The answer must be every entry below, word for word, with the pictures left out.

(Recorded data)
========================================

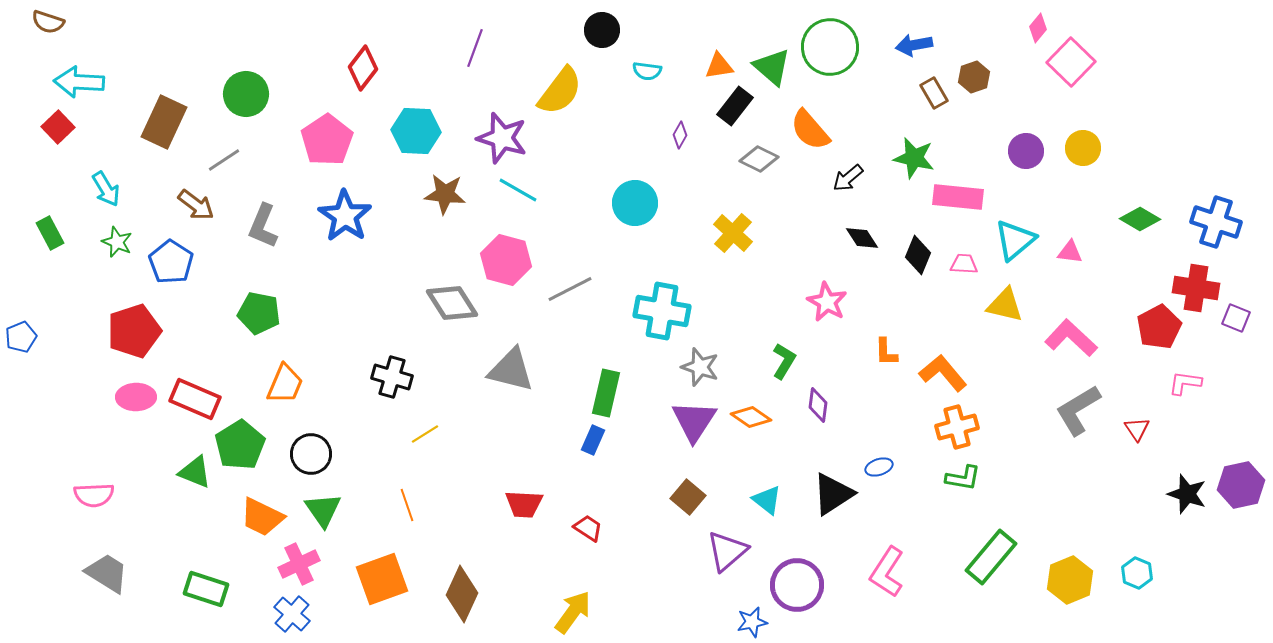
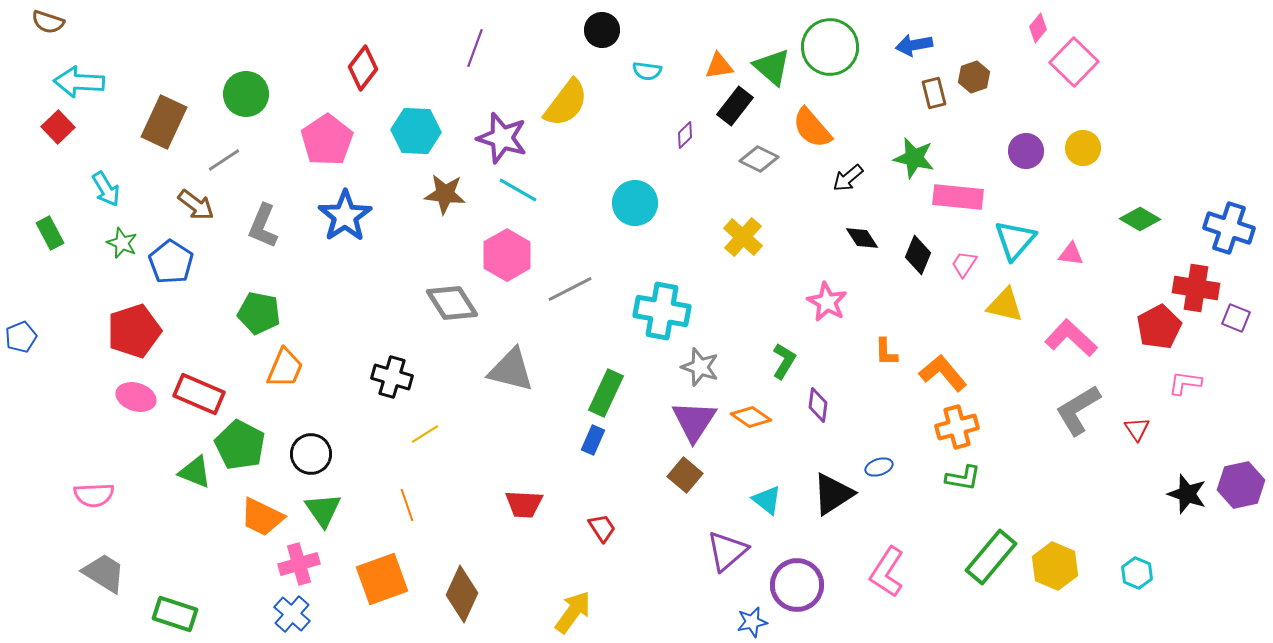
pink square at (1071, 62): moved 3 px right
yellow semicircle at (560, 91): moved 6 px right, 12 px down
brown rectangle at (934, 93): rotated 16 degrees clockwise
orange semicircle at (810, 130): moved 2 px right, 2 px up
purple diamond at (680, 135): moved 5 px right; rotated 16 degrees clockwise
blue star at (345, 216): rotated 4 degrees clockwise
blue cross at (1216, 222): moved 13 px right, 6 px down
yellow cross at (733, 233): moved 10 px right, 4 px down
cyan triangle at (1015, 240): rotated 9 degrees counterclockwise
green star at (117, 242): moved 5 px right, 1 px down
pink triangle at (1070, 252): moved 1 px right, 2 px down
pink hexagon at (506, 260): moved 1 px right, 5 px up; rotated 15 degrees clockwise
pink trapezoid at (964, 264): rotated 60 degrees counterclockwise
orange trapezoid at (285, 384): moved 16 px up
green rectangle at (606, 393): rotated 12 degrees clockwise
pink ellipse at (136, 397): rotated 18 degrees clockwise
red rectangle at (195, 399): moved 4 px right, 5 px up
green pentagon at (240, 445): rotated 12 degrees counterclockwise
brown square at (688, 497): moved 3 px left, 22 px up
red trapezoid at (588, 528): moved 14 px right; rotated 24 degrees clockwise
pink cross at (299, 564): rotated 9 degrees clockwise
gray trapezoid at (107, 573): moved 3 px left
yellow hexagon at (1070, 580): moved 15 px left, 14 px up; rotated 15 degrees counterclockwise
green rectangle at (206, 589): moved 31 px left, 25 px down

========================================

# [Answer space]
pink square at (1071, 62): moved 3 px right
yellow semicircle at (560, 91): moved 6 px right, 12 px down
brown rectangle at (934, 93): rotated 16 degrees clockwise
orange semicircle at (810, 130): moved 2 px right, 2 px up
purple diamond at (680, 135): moved 5 px right; rotated 16 degrees clockwise
blue star at (345, 216): rotated 4 degrees clockwise
blue cross at (1216, 222): moved 13 px right, 6 px down
yellow cross at (733, 233): moved 10 px right, 4 px down
cyan triangle at (1015, 240): rotated 9 degrees counterclockwise
green star at (117, 242): moved 5 px right, 1 px down
pink triangle at (1070, 252): moved 1 px right, 2 px down
pink hexagon at (506, 260): moved 1 px right, 5 px up; rotated 15 degrees clockwise
pink trapezoid at (964, 264): rotated 60 degrees counterclockwise
orange trapezoid at (285, 384): moved 16 px up
green rectangle at (606, 393): rotated 12 degrees clockwise
pink ellipse at (136, 397): rotated 18 degrees clockwise
red rectangle at (195, 399): moved 4 px right, 5 px up
green pentagon at (240, 445): rotated 12 degrees counterclockwise
brown square at (688, 497): moved 3 px left, 22 px up
red trapezoid at (588, 528): moved 14 px right; rotated 24 degrees clockwise
pink cross at (299, 564): rotated 9 degrees clockwise
gray trapezoid at (107, 573): moved 3 px left
yellow hexagon at (1070, 580): moved 15 px left, 14 px up; rotated 15 degrees counterclockwise
green rectangle at (206, 589): moved 31 px left, 25 px down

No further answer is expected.